### Task brief
Images do not belong in the copy. Set down all the entries exactly.

Entries taken from a collection

[Start of Attachment]

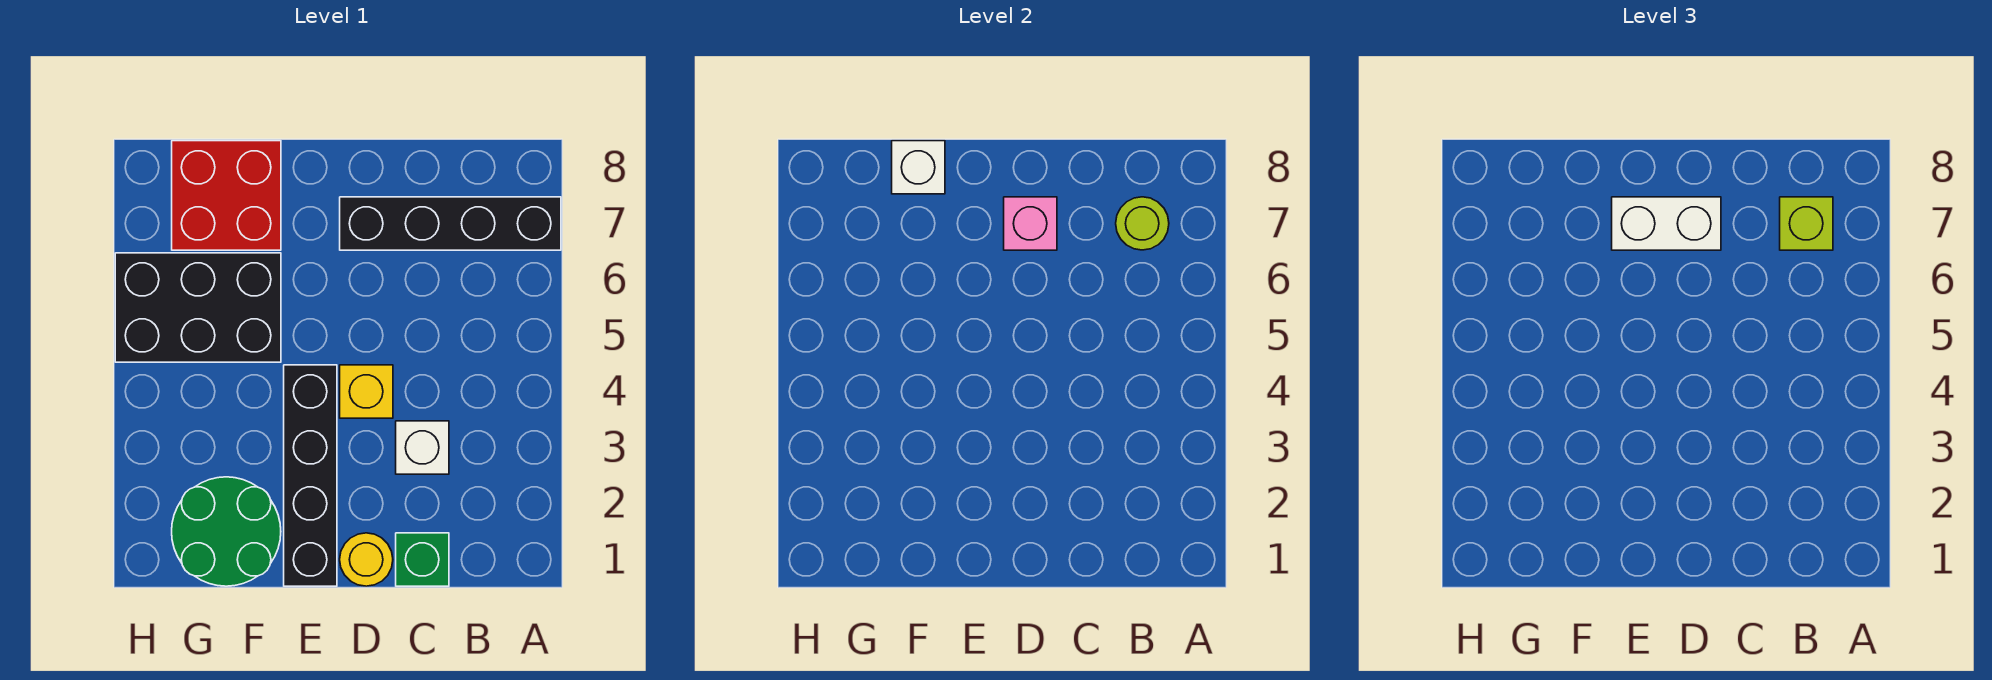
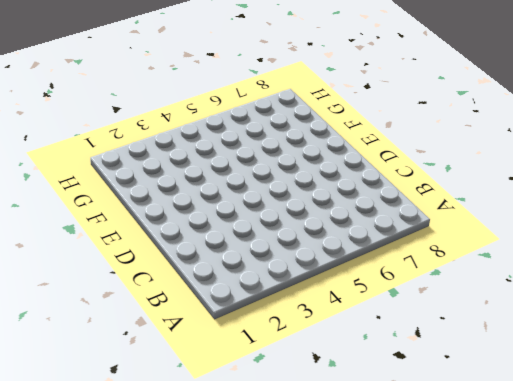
none -> black brick A7:D7 level 1
none -> green brick C1 level 1
none -> white brick C3 level 1

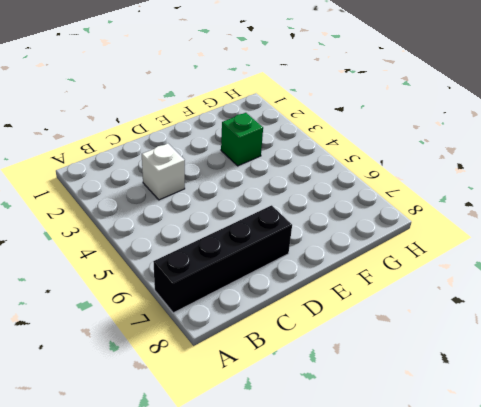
green brick F3 level 1 -> green brick C1 level 1
none -> yellow round brick D1 level 1
none -> yellow brick D4 level 1
none -> black brick E1:E4 level 1

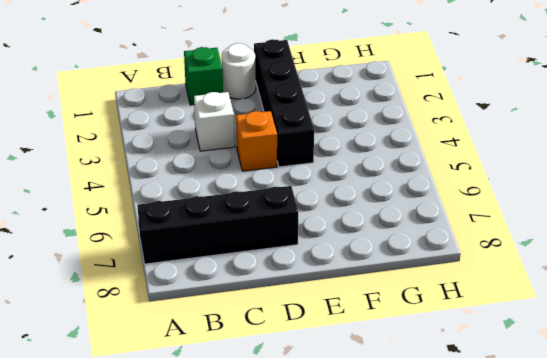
white round brick D1 level 1 -> yellow round brick D1 level 1
orange brick D4 level 1 -> yellow brick D4 level 1
none -> green round brick F1:G2 level 1
none -> black brick F5:H6 level 1
none -> red brick F7:G8 level 1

[End of Attachment]

### Solution to this problem
none -> black brick A7:D7 level 1
none -> green brick C1 level 1
none -> white brick C3 level 1

green brick F3 level 1 -> green brick C1 level 1
none -> yellow round brick D1 level 1
none -> yellow brick D4 level 1
none -> black brick E1:E4 level 1

white round brick D1 level 1 -> yellow round brick D1 level 1
orange brick D4 level 1 -> yellow brick D4 level 1
none -> green round brick F1:G2 level 1
none -> black brick F5:H6 level 1
none -> red brick F7:G8 level 1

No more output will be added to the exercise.